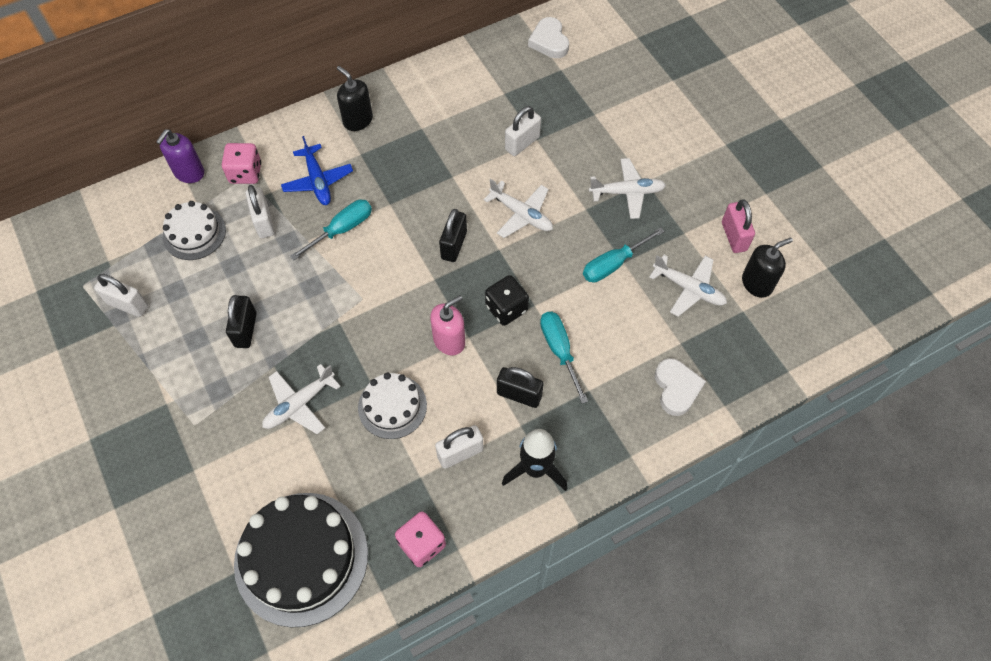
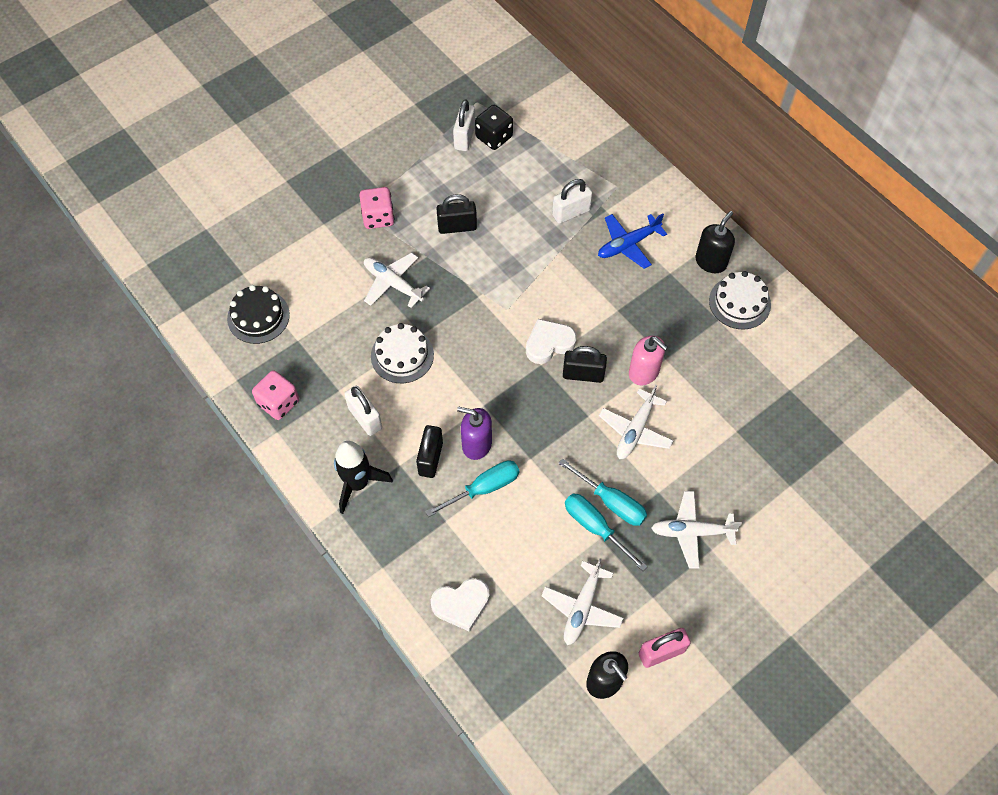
camera: 80 degrees right, 0 degrees up
(189, 173) = (609, 143): purple soap dispenser -> purple soap dispenser (476, 444)
(194, 233) = (546, 164): white cake -> white cake (739, 302)
(245, 173) = (621, 185): pink dice -> pink dice (378, 217)
(301, 558) = (258, 316): black cake -> black cake, size x0.56
(341, 230) = (577, 276): turquoise screwdriver -> turquoise screwdriver (611, 502)
(449, 341) = (476, 389): pink soap dispenser -> pink soap dispenser (644, 372)
(506, 308) = (521, 433): black dice -> black dice (494, 137)
(522, 143) = (727, 417): white padlock -> none
(549, 41) = (881, 424): white heart -> white heart (549, 343)
(627, 192) = (691, 532): white plane -> white plane turned 105 degrees clockwise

• TASK TO COMPLETE:
Print the listing exactly, minus any pictures.

• RESPONSE TO THE TASK:
camera: 80 degrees right, 0 degrees up
(189, 173) = (609, 143): purple soap dispenser -> purple soap dispenser (476, 444)
(194, 233) = (546, 164): white cake -> white cake (739, 302)
(245, 173) = (621, 185): pink dice -> pink dice (378, 217)
(301, 558) = (258, 316): black cake -> black cake, size x0.56
(341, 230) = (577, 276): turquoise screwdriver -> turquoise screwdriver (611, 502)
(449, 341) = (476, 389): pink soap dispenser -> pink soap dispenser (644, 372)
(506, 308) = (521, 433): black dice -> black dice (494, 137)
(522, 143) = (727, 417): white padlock -> none
(549, 41) = (881, 424): white heart -> white heart (549, 343)
(627, 192) = (691, 532): white plane -> white plane turned 105 degrees clockwise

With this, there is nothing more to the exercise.